Reproduce each row below, keeping every character unchanged.

(Extracted records)
######
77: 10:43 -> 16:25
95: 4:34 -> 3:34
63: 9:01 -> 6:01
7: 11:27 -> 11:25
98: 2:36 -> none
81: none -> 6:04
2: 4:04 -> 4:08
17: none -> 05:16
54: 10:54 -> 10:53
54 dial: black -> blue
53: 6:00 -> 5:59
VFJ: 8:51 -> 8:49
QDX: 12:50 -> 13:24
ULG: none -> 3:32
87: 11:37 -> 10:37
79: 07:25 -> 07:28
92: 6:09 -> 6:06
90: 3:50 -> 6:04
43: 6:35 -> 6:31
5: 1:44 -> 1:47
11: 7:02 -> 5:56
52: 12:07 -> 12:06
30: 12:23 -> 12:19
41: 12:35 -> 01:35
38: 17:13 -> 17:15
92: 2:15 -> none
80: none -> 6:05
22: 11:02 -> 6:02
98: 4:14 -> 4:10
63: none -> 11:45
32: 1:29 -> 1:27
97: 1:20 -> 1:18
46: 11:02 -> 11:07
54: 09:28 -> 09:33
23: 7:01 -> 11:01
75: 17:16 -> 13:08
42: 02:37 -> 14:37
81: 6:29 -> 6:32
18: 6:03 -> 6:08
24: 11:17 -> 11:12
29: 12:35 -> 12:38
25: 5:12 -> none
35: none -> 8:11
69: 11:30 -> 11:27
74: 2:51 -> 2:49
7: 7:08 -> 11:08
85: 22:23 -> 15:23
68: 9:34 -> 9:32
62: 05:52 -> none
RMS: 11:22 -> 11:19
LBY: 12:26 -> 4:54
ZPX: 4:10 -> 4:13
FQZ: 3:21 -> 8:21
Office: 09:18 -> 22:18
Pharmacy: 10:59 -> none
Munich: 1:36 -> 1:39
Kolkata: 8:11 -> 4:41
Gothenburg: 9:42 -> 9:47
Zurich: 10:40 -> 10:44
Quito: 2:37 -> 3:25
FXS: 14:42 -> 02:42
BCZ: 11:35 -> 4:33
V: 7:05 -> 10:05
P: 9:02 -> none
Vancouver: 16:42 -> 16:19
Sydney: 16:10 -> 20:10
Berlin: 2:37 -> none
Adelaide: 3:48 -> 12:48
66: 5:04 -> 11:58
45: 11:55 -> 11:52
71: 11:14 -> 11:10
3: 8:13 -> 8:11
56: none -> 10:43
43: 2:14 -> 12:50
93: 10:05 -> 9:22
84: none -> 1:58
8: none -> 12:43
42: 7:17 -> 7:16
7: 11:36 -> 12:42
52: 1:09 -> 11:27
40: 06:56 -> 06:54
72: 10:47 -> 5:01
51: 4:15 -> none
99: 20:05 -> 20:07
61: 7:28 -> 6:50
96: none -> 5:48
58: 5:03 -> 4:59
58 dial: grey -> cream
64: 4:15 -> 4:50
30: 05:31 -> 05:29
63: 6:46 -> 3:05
######
ANSWER TO THIS EXERCISE:
77: 10:43 -> 16:25
95: 4:34 -> 3:34
63: 9:01 -> 6:01
7: 11:27 -> 11:25
98: 2:36 -> none
81: none -> 6:04
2: 4:04 -> 4:08
17: none -> 05:16
54: 10:54 -> 10:53
54 dial: black -> blue
53: 6:00 -> 5:59
VFJ: 8:51 -> 8:49
QDX: 12:50 -> 13:24
ULG: none -> 3:32
87: 11:37 -> 10:37
79: 07:25 -> 07:28
92: 6:09 -> 6:06
90: 3:50 -> 6:04
43: 6:35 -> 6:31
5: 1:44 -> 1:47
11: 7:02 -> 5:56
52: 12:07 -> 12:06
30: 12:23 -> 12:19
41: 12:35 -> 01:35
38: 17:13 -> 17:15
92: 2:15 -> none
80: none -> 6:05
22: 11:02 -> 6:02
98: 4:14 -> 4:10
63: none -> 11:45
32: 1:29 -> 1:27
97: 1:20 -> 1:18
46: 11:02 -> 11:07
54: 09:28 -> 09:33
23: 7:01 -> 11:01
75: 17:16 -> 13:08
42: 02:37 -> 14:37
81: 6:29 -> 6:32
18: 6:03 -> 6:08
24: 11:17 -> 11:12
29: 12:35 -> 12:38
25: 5:12 -> none
35: none -> 8:11
69: 11:30 -> 11:27
74: 2:51 -> 2:49
7: 7:08 -> 11:08
85: 22:23 -> 15:23
68: 9:34 -> 9:32
62: 05:52 -> none
RMS: 11:22 -> 11:19
LBY: 12:26 -> 4:54
ZPX: 4:10 -> 4:13
FQZ: 3:21 -> 8:21
Office: 09:18 -> 22:18
Pharmacy: 10:59 -> none
Munich: 1:36 -> 1:39
Kolkata: 8:11 -> 4:41
Gothenburg: 9:42 -> 9:47
Zurich: 10:40 -> 10:44
Quito: 2:37 -> 3:25
FXS: 14:42 -> 02:42
BCZ: 11:35 -> 4:33
V: 7:05 -> 10:05
P: 9:02 -> none
Vancouver: 16:42 -> 16:19
Sydney: 16:10 -> 20:10
Berlin: 2:37 -> none
Adelaide: 3:48 -> 12:48
66: 5:04 -> 11:58
45: 11:55 -> 11:52
71: 11:14 -> 11:10
3: 8:13 -> 8:11
56: none -> 10:43
43: 2:14 -> 12:50
93: 10:05 -> 9:22
84: none -> 1:58
8: none -> 12:43
42: 7:17 -> 7:16
7: 11:36 -> 12:42
52: 1:09 -> 11:27
40: 06:56 -> 06:54
72: 10:47 -> 5:01
51: 4:15 -> none
99: 20:05 -> 20:07
61: 7:28 -> 6:50
96: none -> 5:48
58: 5:03 -> 4:59
58 dial: grey -> cream
64: 4:15 -> 4:50
30: 05:31 -> 05:29
63: 6:46 -> 3:05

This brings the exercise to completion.